**Task details**
Copy the lines below, please, starting with the one that contains "U102 pin VSS: GND -> VA" and ending with the last. Pictures stay out.

**Records supplied**
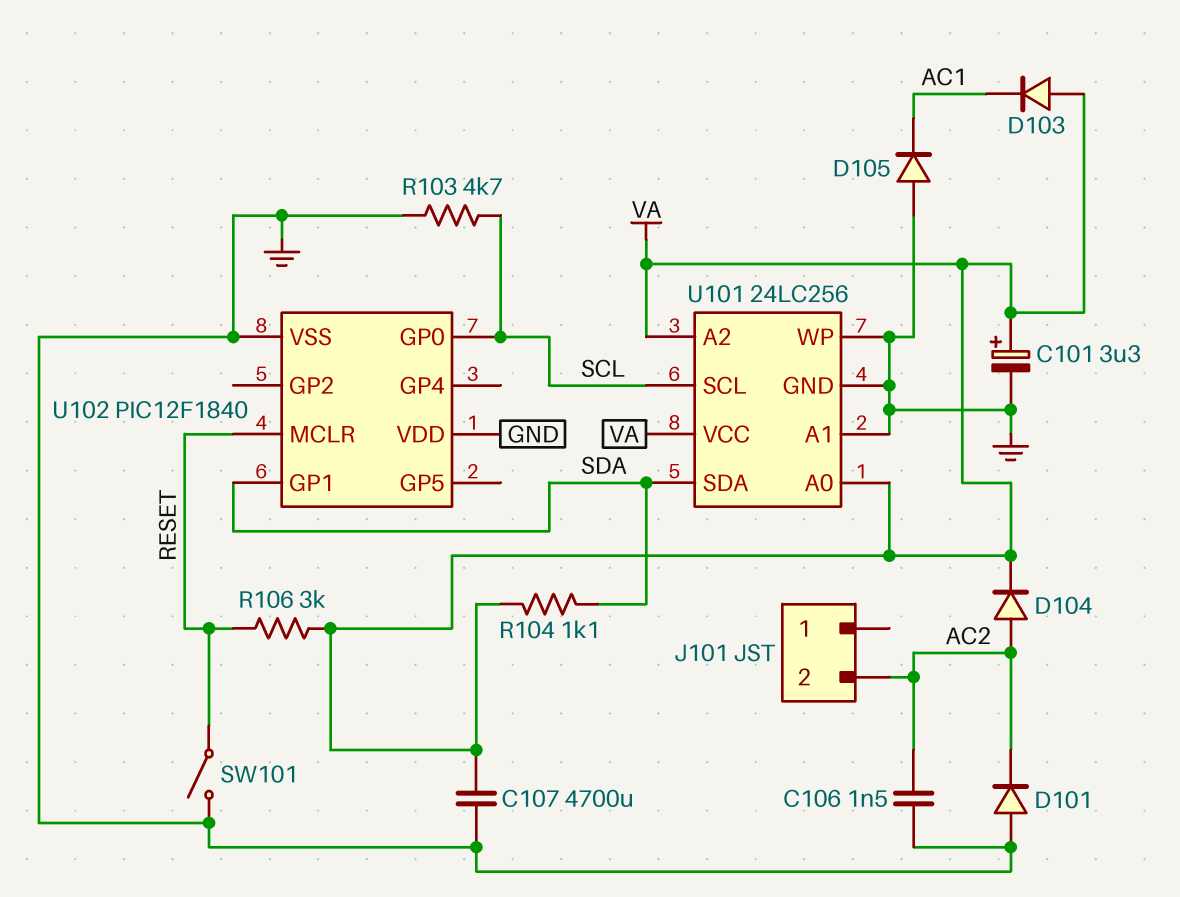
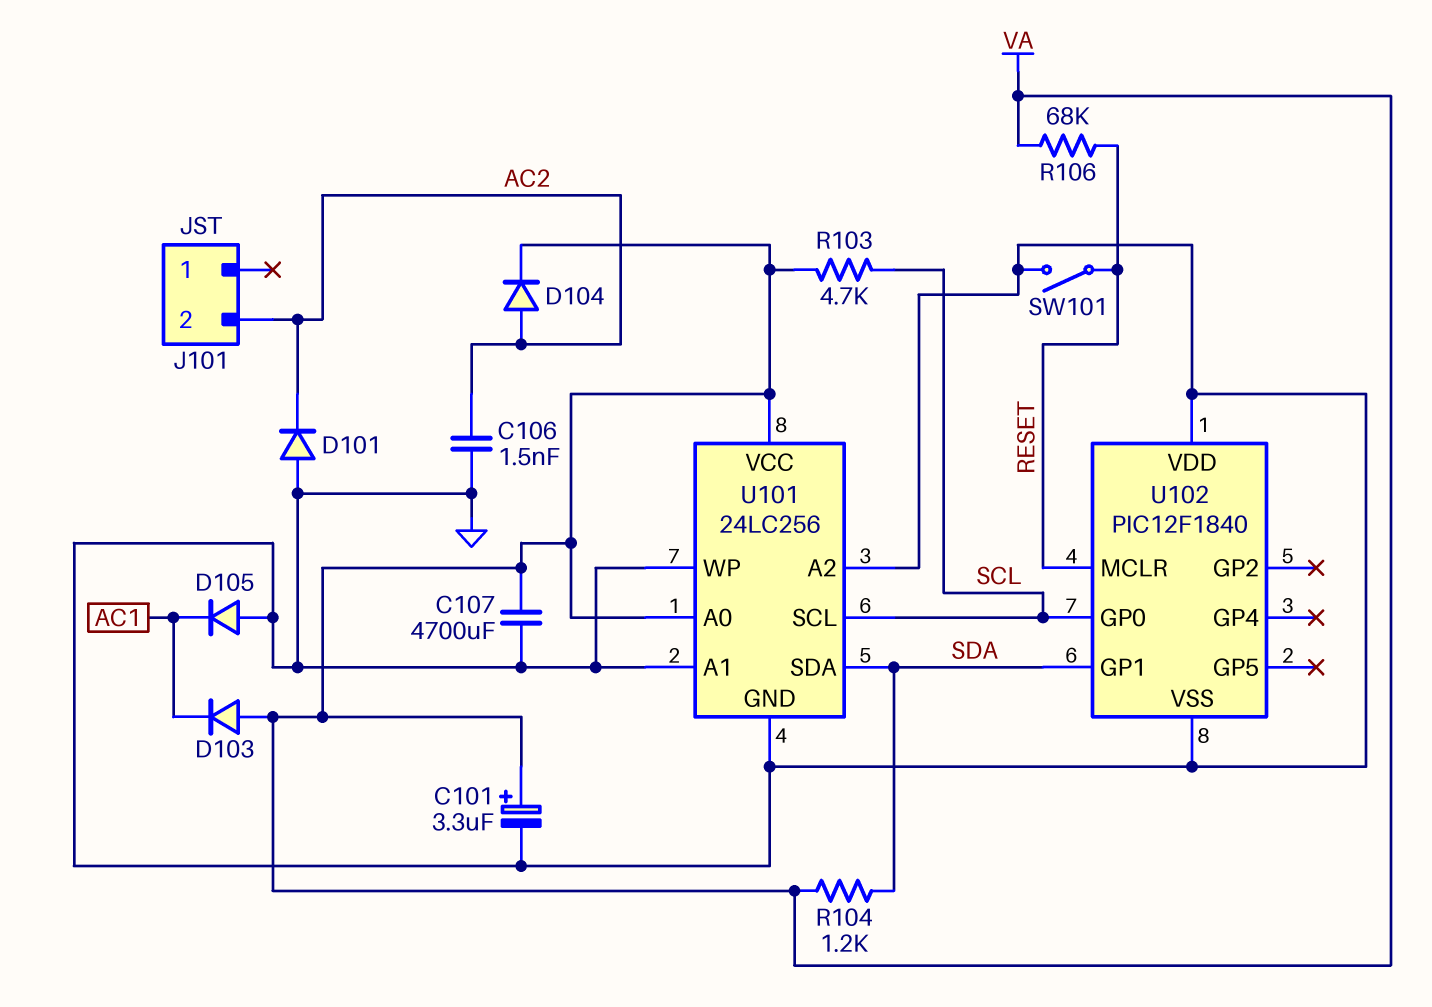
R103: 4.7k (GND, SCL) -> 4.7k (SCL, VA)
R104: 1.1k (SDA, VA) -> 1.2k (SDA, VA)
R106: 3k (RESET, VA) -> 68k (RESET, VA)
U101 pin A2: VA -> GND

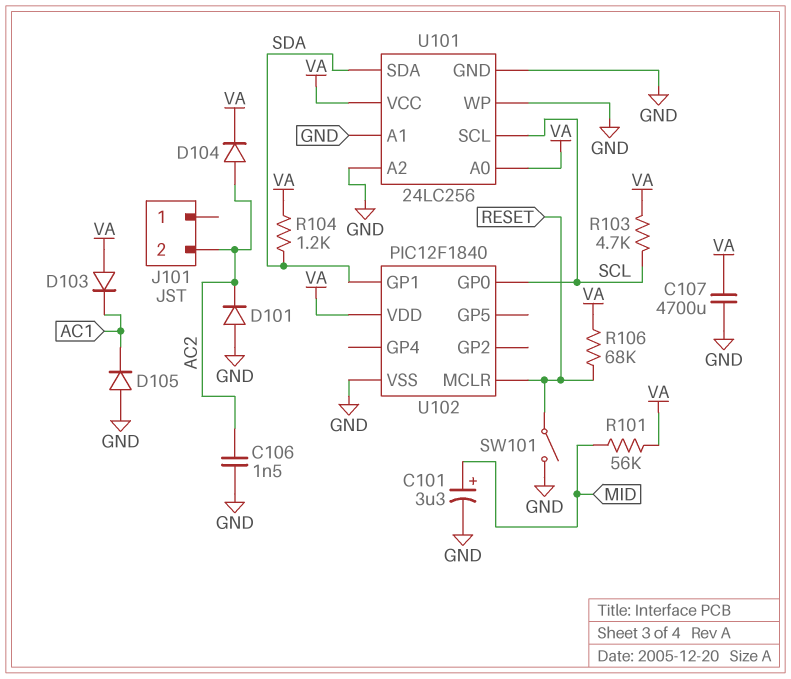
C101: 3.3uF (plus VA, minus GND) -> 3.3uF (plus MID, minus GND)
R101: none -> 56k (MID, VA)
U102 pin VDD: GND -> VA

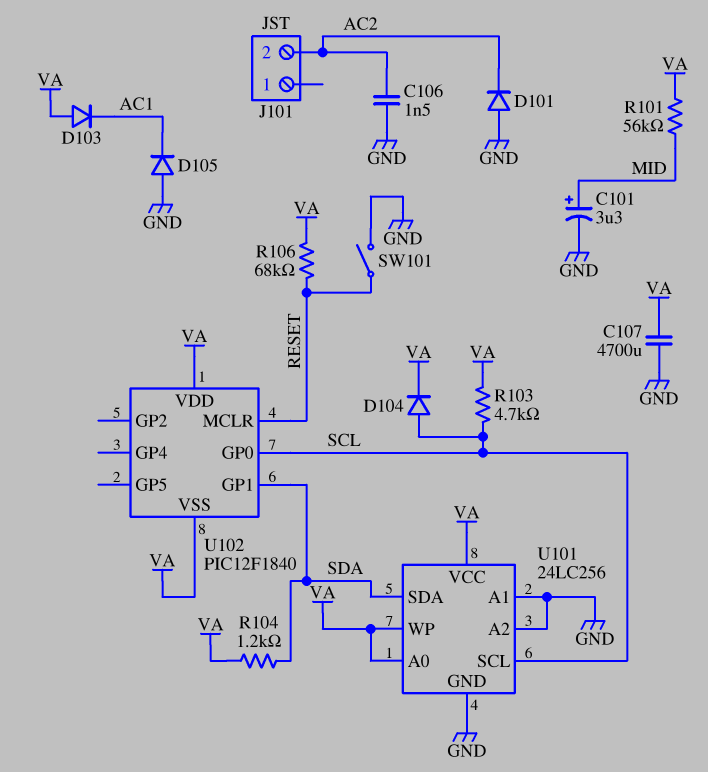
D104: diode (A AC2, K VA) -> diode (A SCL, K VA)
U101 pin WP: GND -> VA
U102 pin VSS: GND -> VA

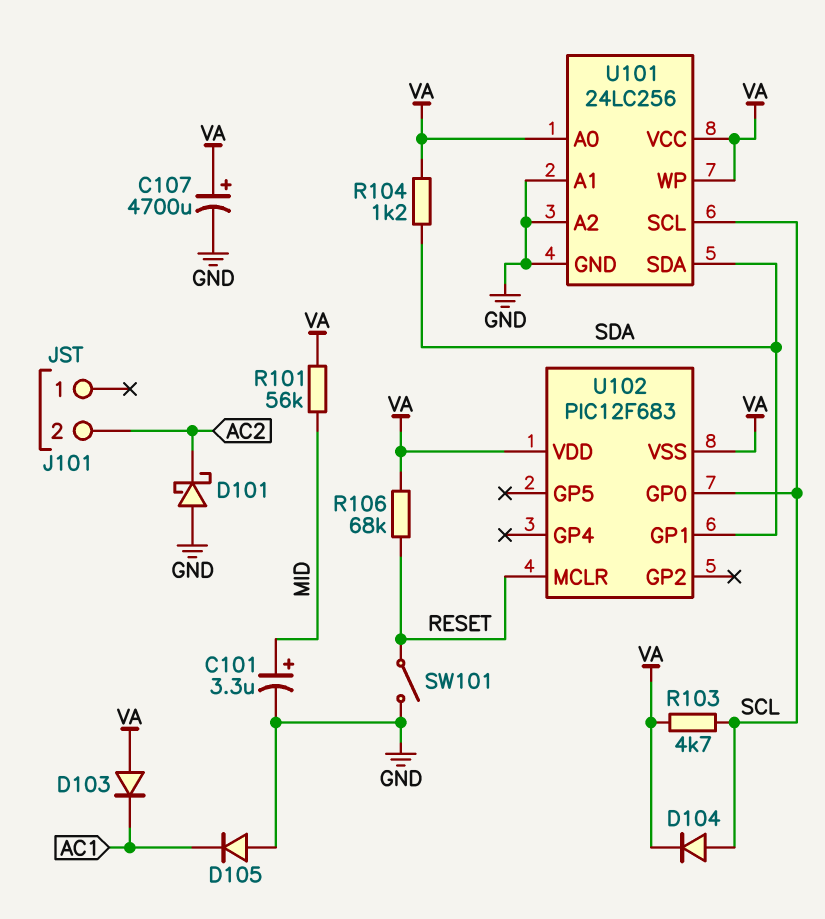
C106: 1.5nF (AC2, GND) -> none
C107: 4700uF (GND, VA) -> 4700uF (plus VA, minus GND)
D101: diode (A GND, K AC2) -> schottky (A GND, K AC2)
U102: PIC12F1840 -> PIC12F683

**Exercise output**
U102 pin VSS: GND -> VA

C106: 1.5nF (AC2, GND) -> none
C107: 4700uF (GND, VA) -> 4700uF (plus VA, minus GND)
D101: diode (A GND, K AC2) -> schottky (A GND, K AC2)
U102: PIC12F1840 -> PIC12F683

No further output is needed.